▶ [Exercise details]: Each line below that holds the word "AGND" counts once. Say how many such lines there are, and no more.

▶ [The data]:

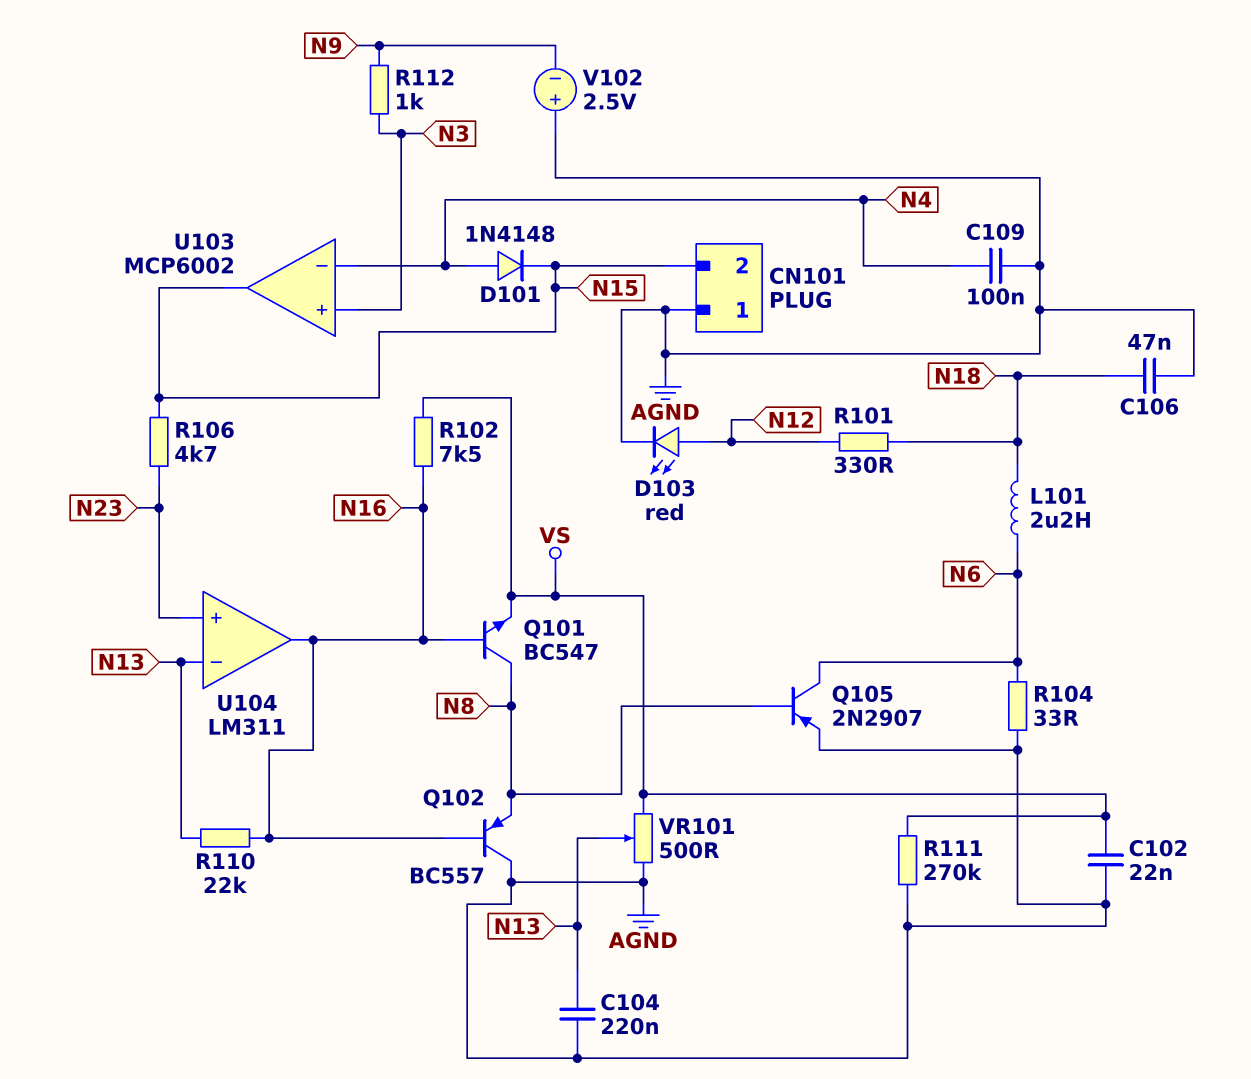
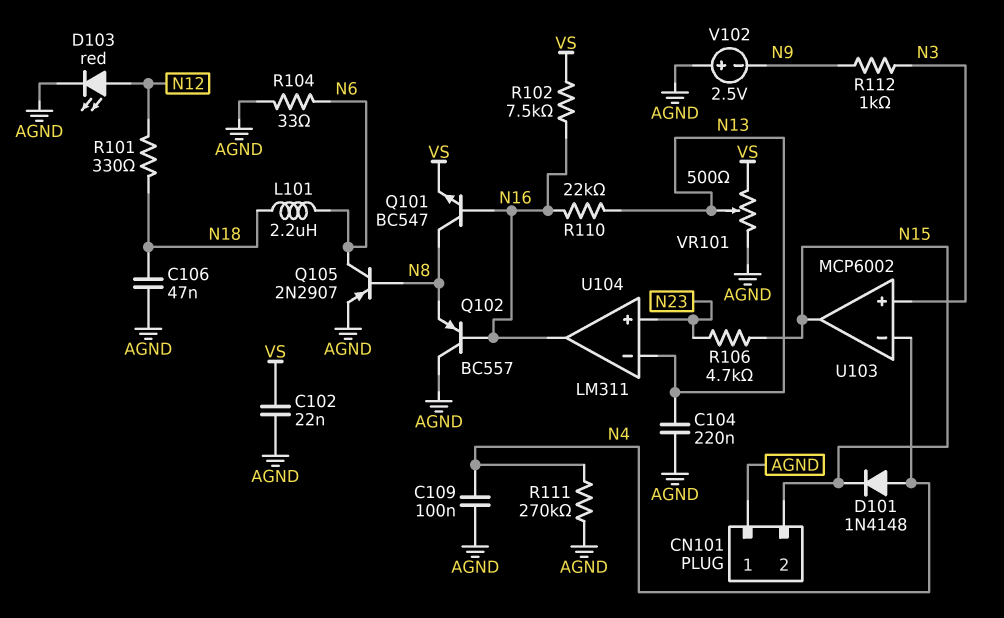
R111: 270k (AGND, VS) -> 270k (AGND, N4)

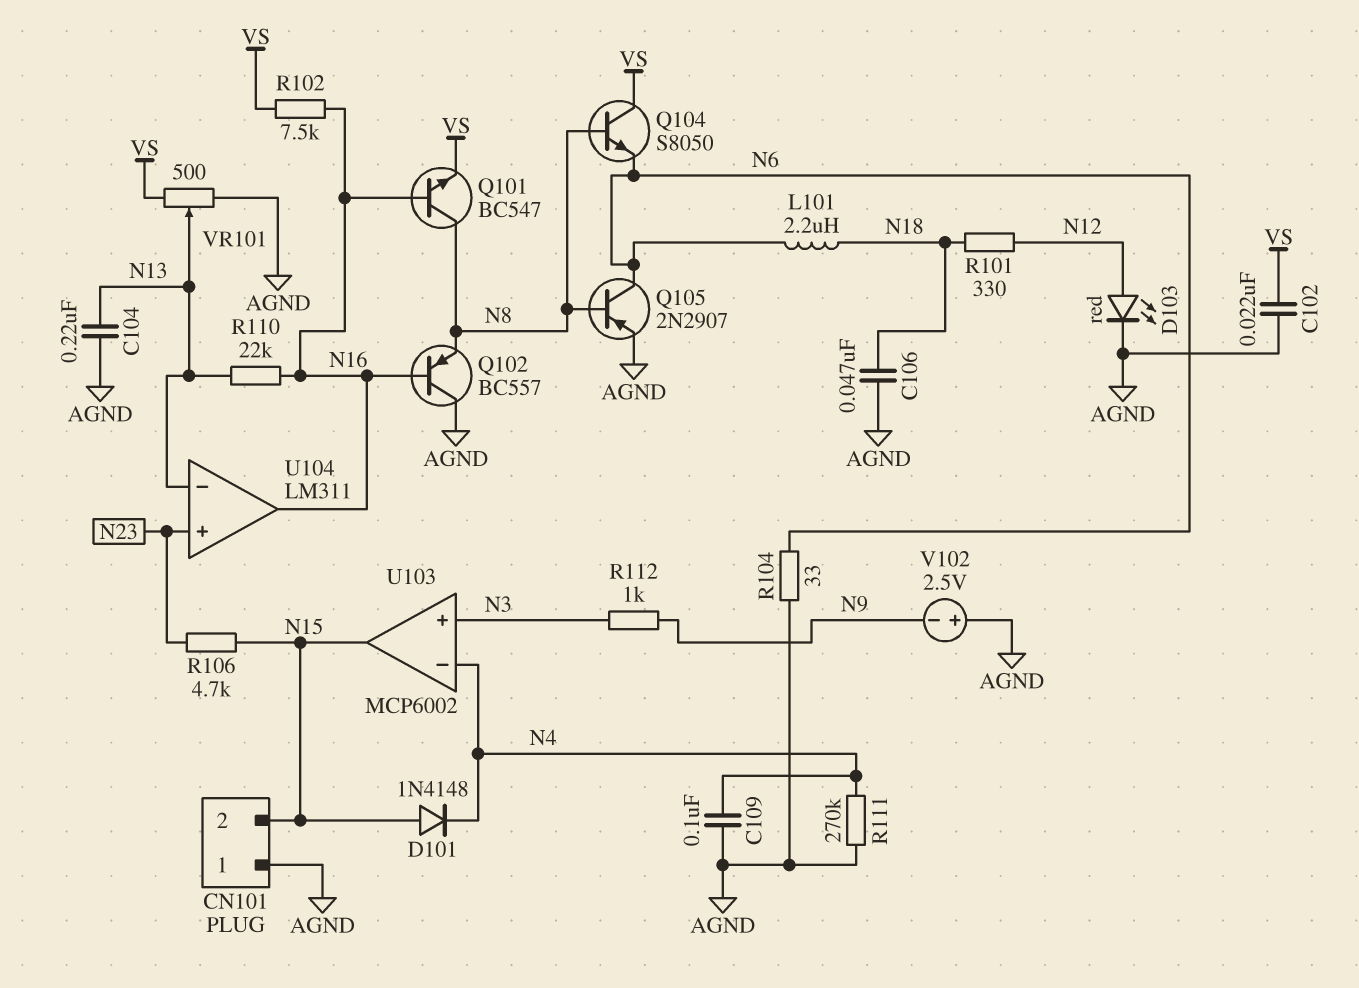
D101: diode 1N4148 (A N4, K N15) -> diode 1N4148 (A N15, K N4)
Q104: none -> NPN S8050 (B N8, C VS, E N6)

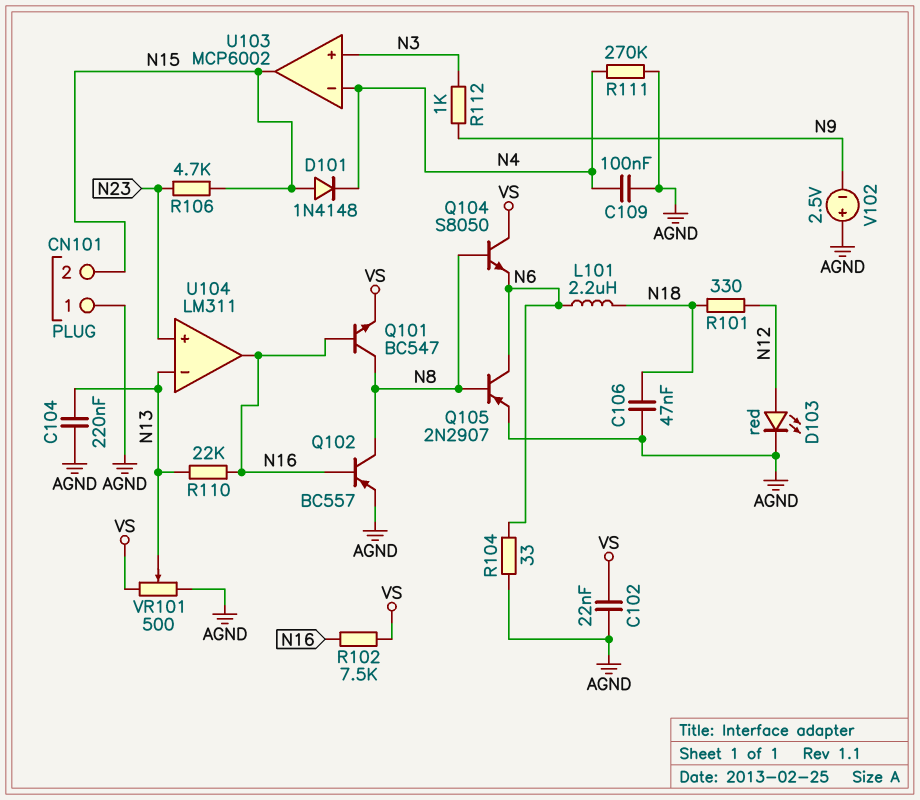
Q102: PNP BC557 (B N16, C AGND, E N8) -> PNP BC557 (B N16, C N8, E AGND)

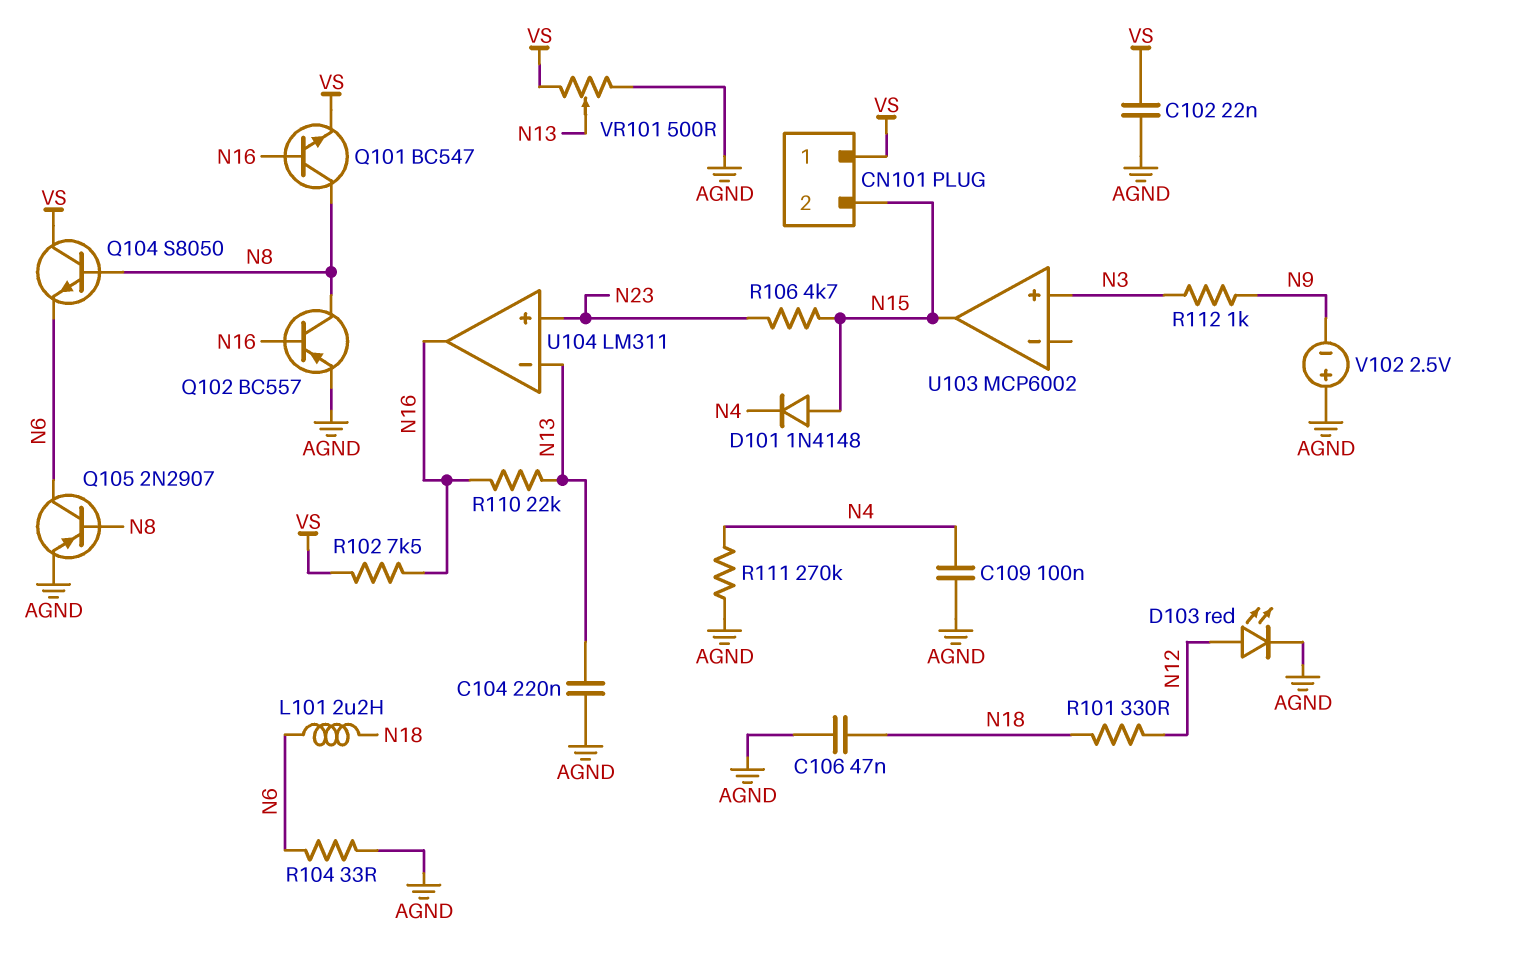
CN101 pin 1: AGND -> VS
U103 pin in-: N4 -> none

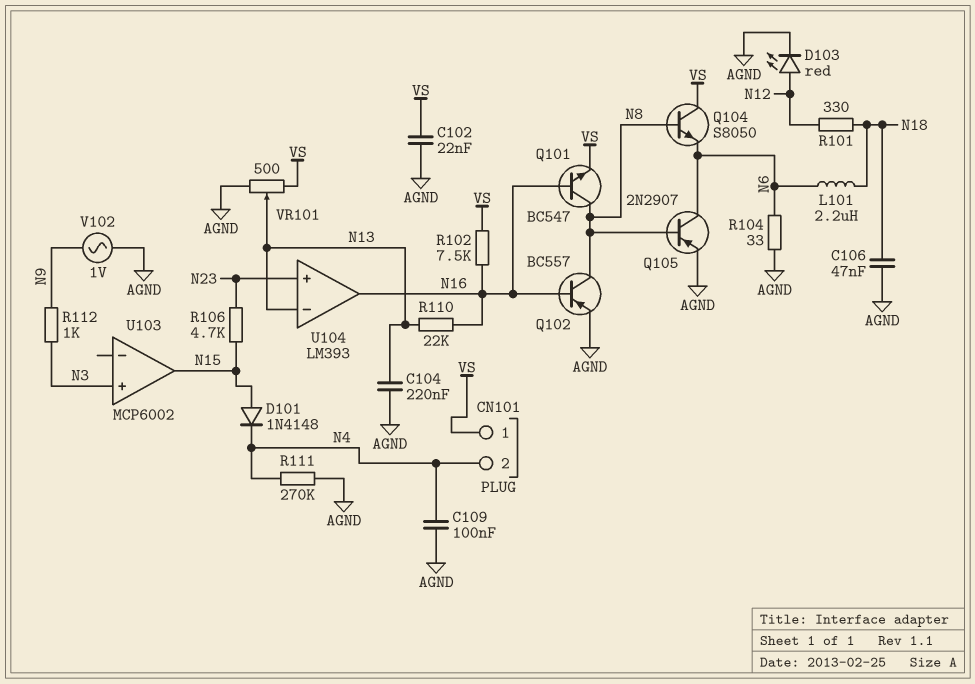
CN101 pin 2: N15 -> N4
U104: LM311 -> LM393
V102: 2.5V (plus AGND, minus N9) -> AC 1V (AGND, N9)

▶ [Output for this exercise]: 4